--- MATERIAL FOR THIS EXERCISE Enclosed Below ---

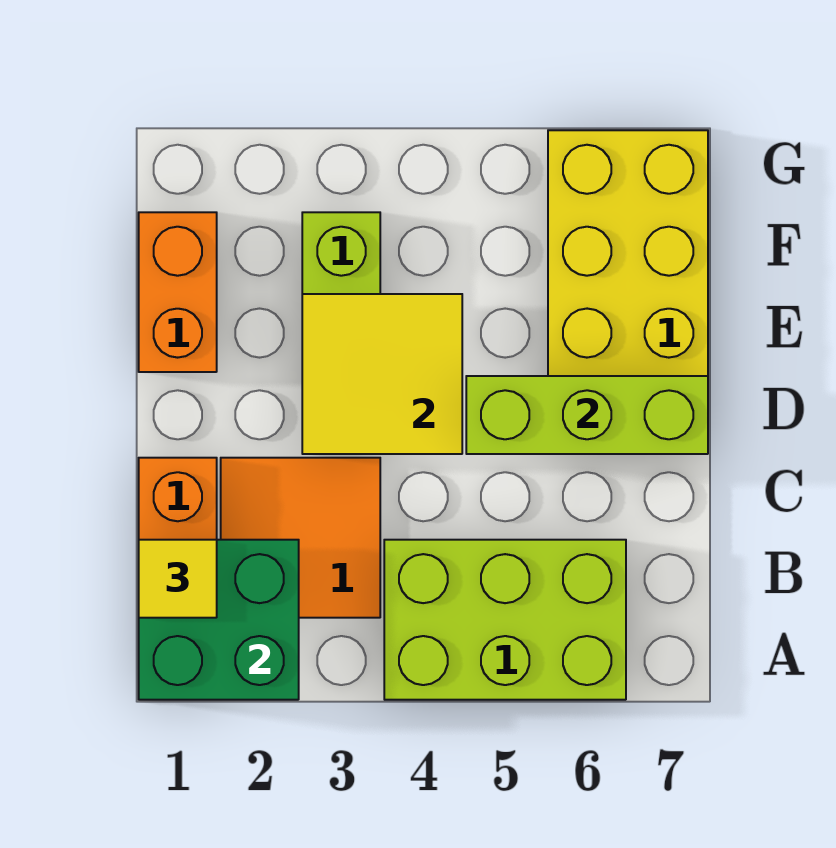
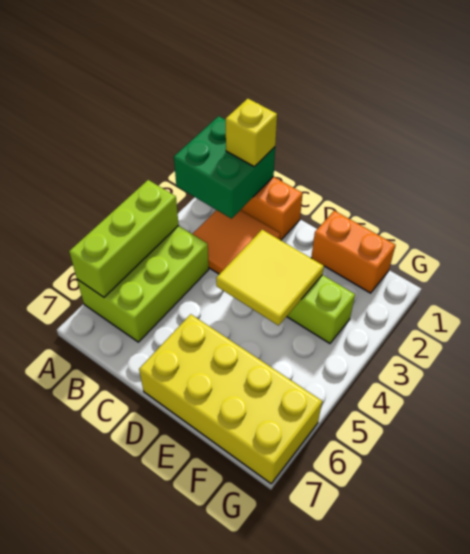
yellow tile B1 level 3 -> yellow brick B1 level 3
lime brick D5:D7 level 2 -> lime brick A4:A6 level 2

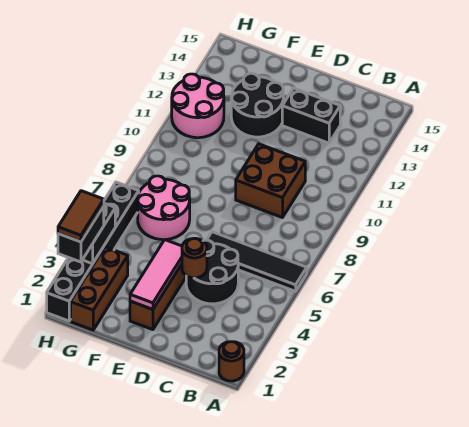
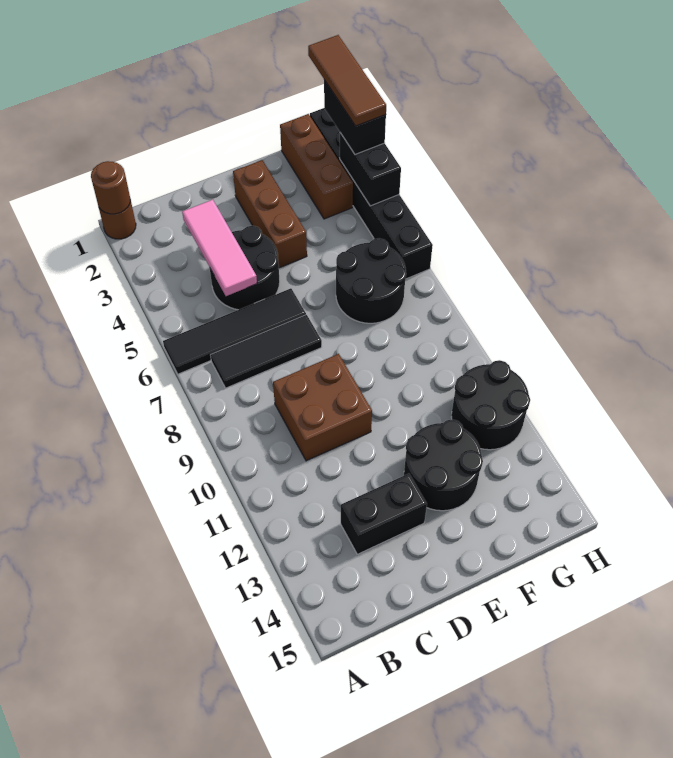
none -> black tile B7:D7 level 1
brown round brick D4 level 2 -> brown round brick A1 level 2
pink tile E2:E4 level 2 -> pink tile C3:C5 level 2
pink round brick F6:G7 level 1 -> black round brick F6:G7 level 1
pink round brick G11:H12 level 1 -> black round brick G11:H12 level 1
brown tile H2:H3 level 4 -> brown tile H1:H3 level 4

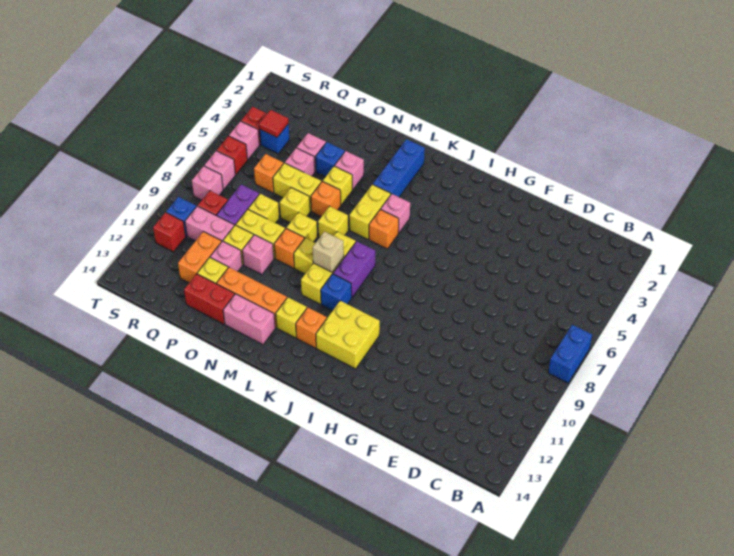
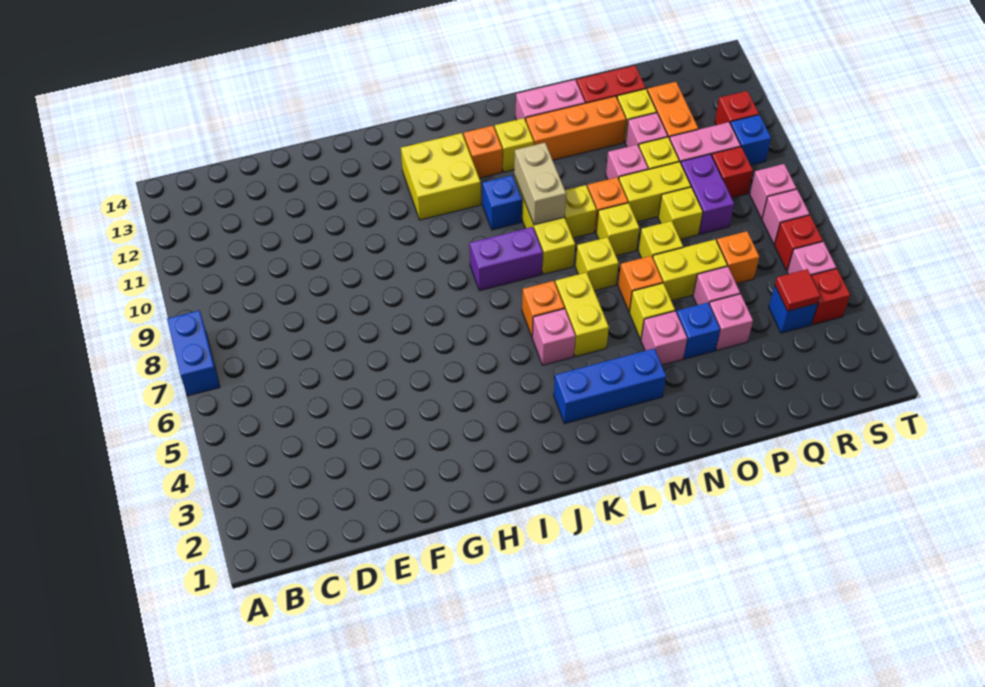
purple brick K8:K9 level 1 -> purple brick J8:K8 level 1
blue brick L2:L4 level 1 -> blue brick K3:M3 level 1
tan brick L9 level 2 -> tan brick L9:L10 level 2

--- End of Enclosed MATERIAL FOR THIS EXERCISE ---

Each record above should be restated word for word. The pictures should not appear.

— EXERCISE RESULT —
yellow tile B1 level 3 -> yellow brick B1 level 3
lime brick D5:D7 level 2 -> lime brick A4:A6 level 2

none -> black tile B7:D7 level 1
brown round brick D4 level 2 -> brown round brick A1 level 2
pink tile E2:E4 level 2 -> pink tile C3:C5 level 2
pink round brick F6:G7 level 1 -> black round brick F6:G7 level 1
pink round brick G11:H12 level 1 -> black round brick G11:H12 level 1
brown tile H2:H3 level 4 -> brown tile H1:H3 level 4

purple brick K8:K9 level 1 -> purple brick J8:K8 level 1
blue brick L2:L4 level 1 -> blue brick K3:M3 level 1
tan brick L9 level 2 -> tan brick L9:L10 level 2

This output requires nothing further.